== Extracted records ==
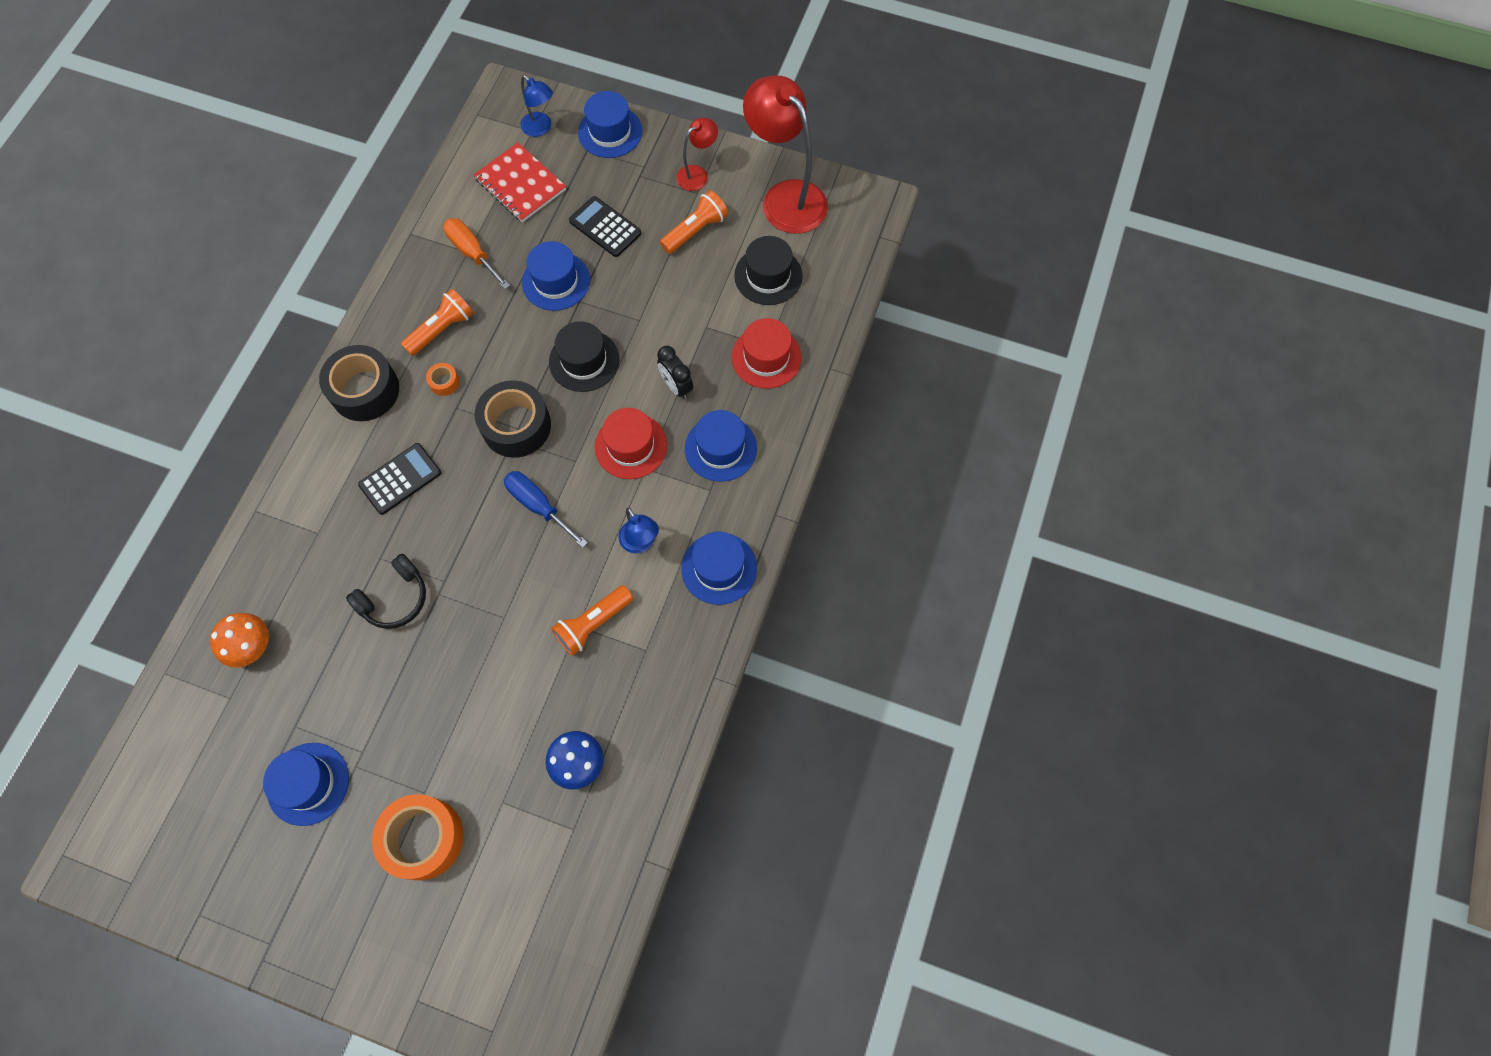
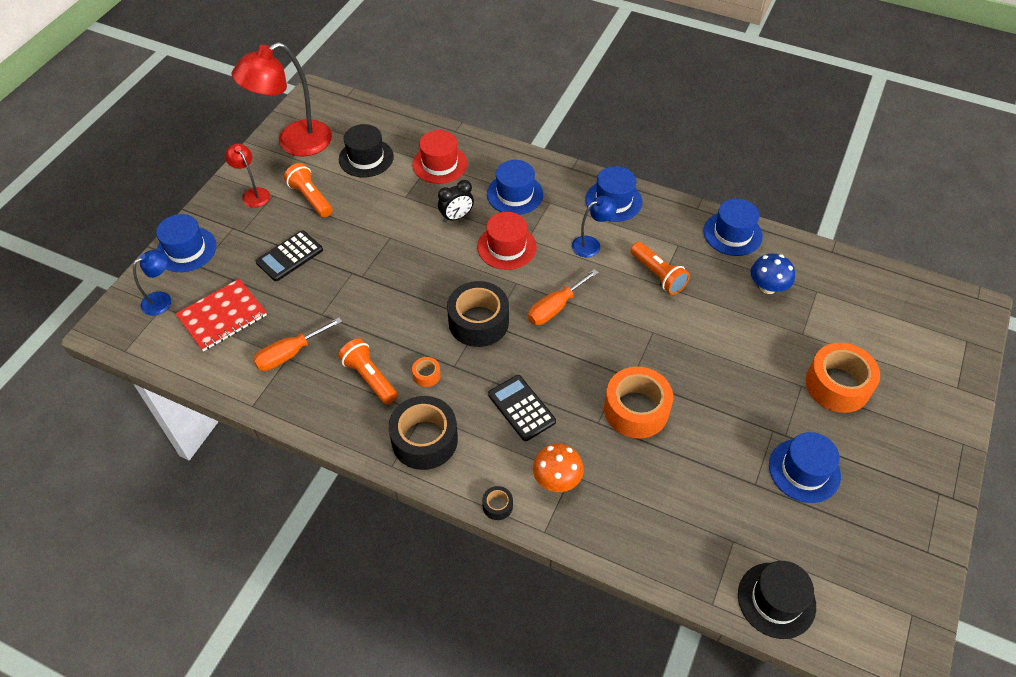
camera: 85 degrees left, 15 degrees down
orange mushroom [210,613,269,668] -> orange mushroom moved to [533,444,584,492]
black headphones [346,554,426,629] -> orange tape [604,367,673,439]
blue screwdriver [504,471,588,548] -> orange screwdriver [528,269,599,325]
blue hat [522,241,590,311] -> blue hat moved to [703,199,763,256]
black hat [549,321,619,392] -> black hat moved to [738,561,816,639]
none -> black tape [482,486,513,520]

== WHAT YOU ARE ASKED TO DO ==
Of the records above, copy each line that includes "tape".

== REPLY ==
black headphones [346,554,426,629] -> orange tape [604,367,673,439]
none -> black tape [482,486,513,520]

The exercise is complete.